- [Exercise requirements]: The range runs from the line containing "purple camera: [79,143,125,195]" to the last line of the entries. Copy that range exactly, omitting pictures.

<<<<

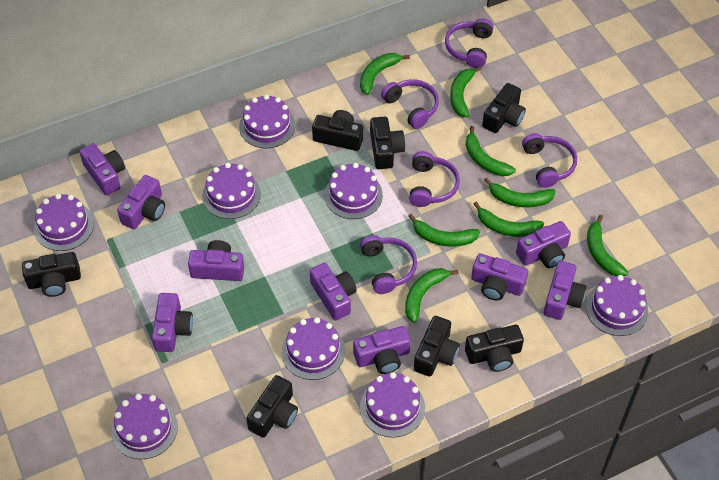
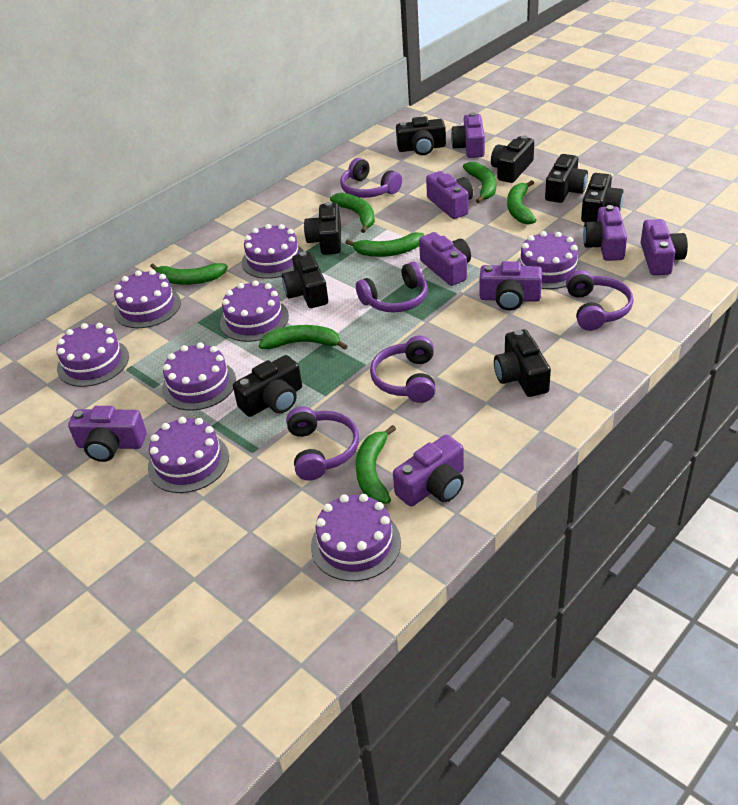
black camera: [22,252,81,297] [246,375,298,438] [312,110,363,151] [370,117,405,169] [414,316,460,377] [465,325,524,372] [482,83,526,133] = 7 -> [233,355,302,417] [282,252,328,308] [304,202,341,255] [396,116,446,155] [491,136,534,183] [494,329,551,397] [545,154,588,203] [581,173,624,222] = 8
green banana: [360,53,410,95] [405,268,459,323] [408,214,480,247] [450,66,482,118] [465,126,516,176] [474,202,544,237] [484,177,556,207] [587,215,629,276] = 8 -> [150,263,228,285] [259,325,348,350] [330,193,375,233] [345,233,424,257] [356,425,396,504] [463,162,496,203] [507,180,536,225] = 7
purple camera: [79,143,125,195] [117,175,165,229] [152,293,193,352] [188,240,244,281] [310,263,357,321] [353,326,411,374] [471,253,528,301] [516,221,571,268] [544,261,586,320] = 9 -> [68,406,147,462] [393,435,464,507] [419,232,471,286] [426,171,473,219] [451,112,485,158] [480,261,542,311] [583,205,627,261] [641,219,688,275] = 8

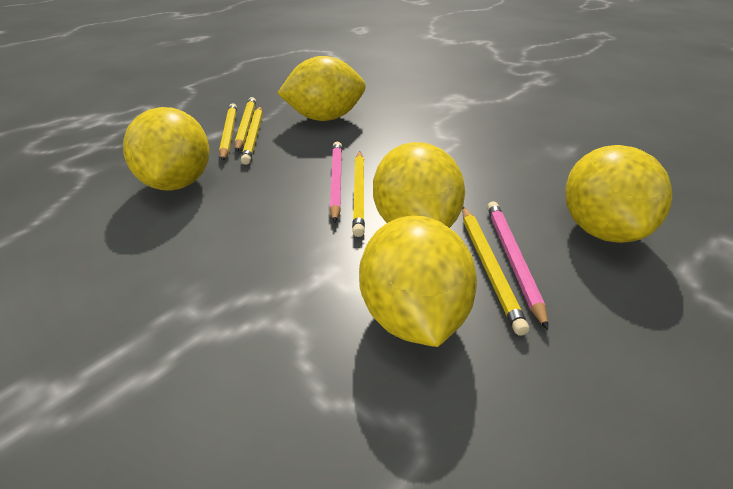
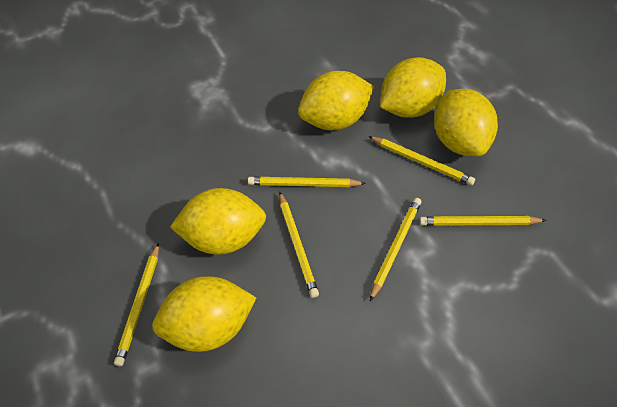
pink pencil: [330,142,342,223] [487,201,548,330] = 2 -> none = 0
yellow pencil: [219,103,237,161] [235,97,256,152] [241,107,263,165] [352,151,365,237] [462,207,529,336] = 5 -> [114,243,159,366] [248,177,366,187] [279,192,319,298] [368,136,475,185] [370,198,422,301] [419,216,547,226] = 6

>>>>

- [Reply]:
purple camera: [79,143,125,195] [117,175,165,229] [152,293,193,352] [188,240,244,281] [310,263,357,321] [353,326,411,374] [471,253,528,301] [516,221,571,268] [544,261,586,320] = 9 -> [68,406,147,462] [393,435,464,507] [419,232,471,286] [426,171,473,219] [451,112,485,158] [480,261,542,311] [583,205,627,261] [641,219,688,275] = 8

pink pencil: [330,142,342,223] [487,201,548,330] = 2 -> none = 0
yellow pencil: [219,103,237,161] [235,97,256,152] [241,107,263,165] [352,151,365,237] [462,207,529,336] = 5 -> [114,243,159,366] [248,177,366,187] [279,192,319,298] [368,136,475,185] [370,198,422,301] [419,216,547,226] = 6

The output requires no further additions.